(Record extracts)

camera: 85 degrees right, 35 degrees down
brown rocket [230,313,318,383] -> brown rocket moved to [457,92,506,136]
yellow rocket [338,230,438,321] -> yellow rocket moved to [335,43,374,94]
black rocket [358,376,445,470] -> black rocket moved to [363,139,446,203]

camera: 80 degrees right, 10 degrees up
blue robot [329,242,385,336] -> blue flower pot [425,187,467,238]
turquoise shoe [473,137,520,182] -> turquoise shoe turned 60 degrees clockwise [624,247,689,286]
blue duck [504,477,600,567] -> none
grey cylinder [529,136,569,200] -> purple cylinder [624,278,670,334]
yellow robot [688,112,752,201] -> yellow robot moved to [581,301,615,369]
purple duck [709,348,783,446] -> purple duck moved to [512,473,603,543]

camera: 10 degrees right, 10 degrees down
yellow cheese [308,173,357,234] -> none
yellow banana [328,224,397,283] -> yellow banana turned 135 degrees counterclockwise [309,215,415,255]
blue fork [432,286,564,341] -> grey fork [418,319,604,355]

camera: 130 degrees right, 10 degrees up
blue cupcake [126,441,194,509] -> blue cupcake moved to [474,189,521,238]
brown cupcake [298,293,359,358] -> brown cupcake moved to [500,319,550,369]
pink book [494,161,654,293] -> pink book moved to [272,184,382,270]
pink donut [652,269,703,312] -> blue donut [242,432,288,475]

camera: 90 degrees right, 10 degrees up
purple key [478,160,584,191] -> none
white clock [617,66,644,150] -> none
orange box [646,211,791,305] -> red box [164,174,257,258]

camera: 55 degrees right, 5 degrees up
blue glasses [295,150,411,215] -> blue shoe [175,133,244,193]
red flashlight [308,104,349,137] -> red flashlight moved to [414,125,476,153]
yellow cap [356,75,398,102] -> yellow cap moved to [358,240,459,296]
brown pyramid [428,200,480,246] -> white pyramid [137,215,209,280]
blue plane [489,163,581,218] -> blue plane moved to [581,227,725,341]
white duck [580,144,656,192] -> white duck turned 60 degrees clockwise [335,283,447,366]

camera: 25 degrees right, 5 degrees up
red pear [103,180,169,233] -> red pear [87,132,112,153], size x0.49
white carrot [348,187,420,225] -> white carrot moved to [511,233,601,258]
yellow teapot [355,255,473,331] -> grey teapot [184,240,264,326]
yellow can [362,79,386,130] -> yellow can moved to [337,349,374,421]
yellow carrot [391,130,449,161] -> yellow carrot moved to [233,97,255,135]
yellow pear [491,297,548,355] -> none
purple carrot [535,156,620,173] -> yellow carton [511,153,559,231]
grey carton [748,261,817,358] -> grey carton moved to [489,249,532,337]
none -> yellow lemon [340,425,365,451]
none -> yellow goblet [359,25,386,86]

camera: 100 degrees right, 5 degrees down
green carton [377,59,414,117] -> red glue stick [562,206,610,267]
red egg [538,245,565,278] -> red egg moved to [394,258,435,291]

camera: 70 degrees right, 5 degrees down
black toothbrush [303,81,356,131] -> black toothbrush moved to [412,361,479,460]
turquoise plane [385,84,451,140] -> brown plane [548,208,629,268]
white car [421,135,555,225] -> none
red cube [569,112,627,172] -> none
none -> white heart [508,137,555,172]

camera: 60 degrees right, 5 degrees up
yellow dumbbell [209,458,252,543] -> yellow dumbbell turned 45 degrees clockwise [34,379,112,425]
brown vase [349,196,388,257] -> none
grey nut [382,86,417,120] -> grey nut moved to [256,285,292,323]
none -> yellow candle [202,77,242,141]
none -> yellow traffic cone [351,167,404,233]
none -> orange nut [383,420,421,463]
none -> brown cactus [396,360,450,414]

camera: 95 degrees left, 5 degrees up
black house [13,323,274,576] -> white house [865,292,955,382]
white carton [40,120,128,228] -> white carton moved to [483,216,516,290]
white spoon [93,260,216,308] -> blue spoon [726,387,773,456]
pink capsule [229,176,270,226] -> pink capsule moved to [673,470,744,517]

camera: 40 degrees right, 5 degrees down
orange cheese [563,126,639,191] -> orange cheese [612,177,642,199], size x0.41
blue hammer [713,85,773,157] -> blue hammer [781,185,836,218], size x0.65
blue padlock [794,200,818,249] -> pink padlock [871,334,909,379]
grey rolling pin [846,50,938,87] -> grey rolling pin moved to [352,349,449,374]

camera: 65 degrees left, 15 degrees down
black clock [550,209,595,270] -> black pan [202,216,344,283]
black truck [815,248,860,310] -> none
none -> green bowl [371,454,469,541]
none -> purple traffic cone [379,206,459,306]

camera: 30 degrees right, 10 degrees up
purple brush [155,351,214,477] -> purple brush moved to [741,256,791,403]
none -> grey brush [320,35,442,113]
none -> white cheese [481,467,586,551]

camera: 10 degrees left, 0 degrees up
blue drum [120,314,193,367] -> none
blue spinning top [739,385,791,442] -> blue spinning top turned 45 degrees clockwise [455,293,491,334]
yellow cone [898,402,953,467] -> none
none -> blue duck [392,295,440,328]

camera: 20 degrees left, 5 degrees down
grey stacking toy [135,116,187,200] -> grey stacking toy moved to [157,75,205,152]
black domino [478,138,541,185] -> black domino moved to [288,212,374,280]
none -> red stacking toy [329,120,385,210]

(End Record extracts)

Required work >> Within the listing above, give again exactly every line from the line with "black truck [815,248,860,310] -> none" through the line with "blue spinning top [739,385,791,442]", both included, and no other line.

Solution to this task >>
black truck [815,248,860,310] -> none
none -> green bowl [371,454,469,541]
none -> purple traffic cone [379,206,459,306]

camera: 30 degrees right, 10 degrees up
purple brush [155,351,214,477] -> purple brush moved to [741,256,791,403]
none -> grey brush [320,35,442,113]
none -> white cheese [481,467,586,551]

camera: 10 degrees left, 0 degrees up
blue drum [120,314,193,367] -> none
blue spinning top [739,385,791,442] -> blue spinning top turned 45 degrees clockwise [455,293,491,334]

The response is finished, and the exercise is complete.